»»

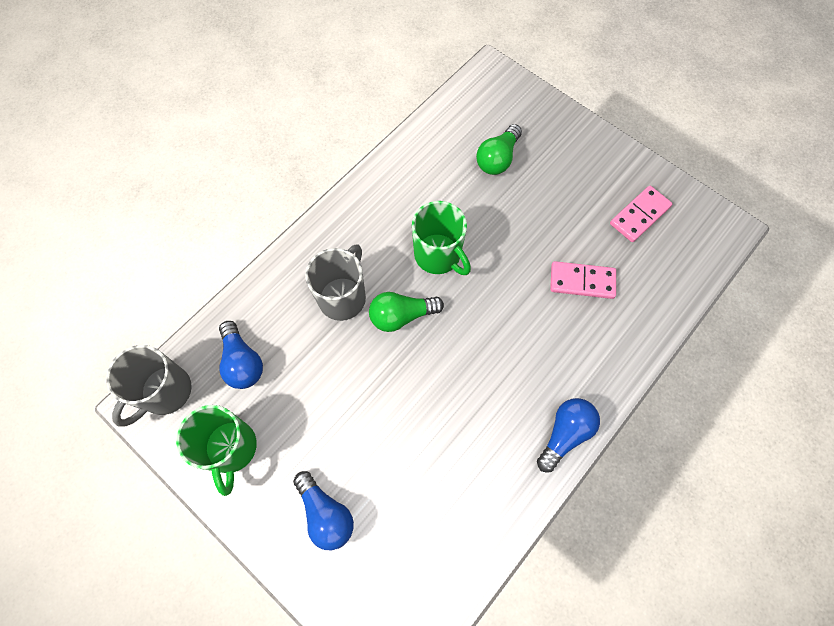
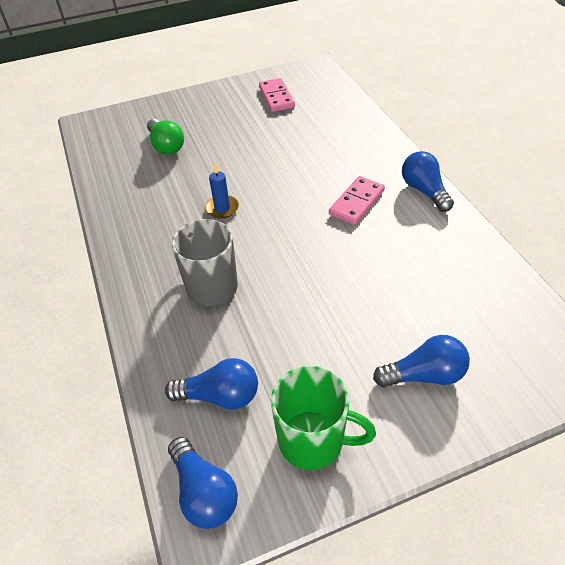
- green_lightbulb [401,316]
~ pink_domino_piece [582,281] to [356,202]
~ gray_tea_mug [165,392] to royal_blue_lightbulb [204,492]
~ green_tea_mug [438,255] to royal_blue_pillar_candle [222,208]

««

• [What is needed]:
Please ensure that the data above is repeated exactly, with no pictures in the copy.

• [Exercise response]:
- green_lightbulb [401,316]
~ pink_domino_piece [582,281] to [356,202]
~ gray_tea_mug [165,392] to royal_blue_lightbulb [204,492]
~ green_tea_mug [438,255] to royal_blue_pillar_candle [222,208]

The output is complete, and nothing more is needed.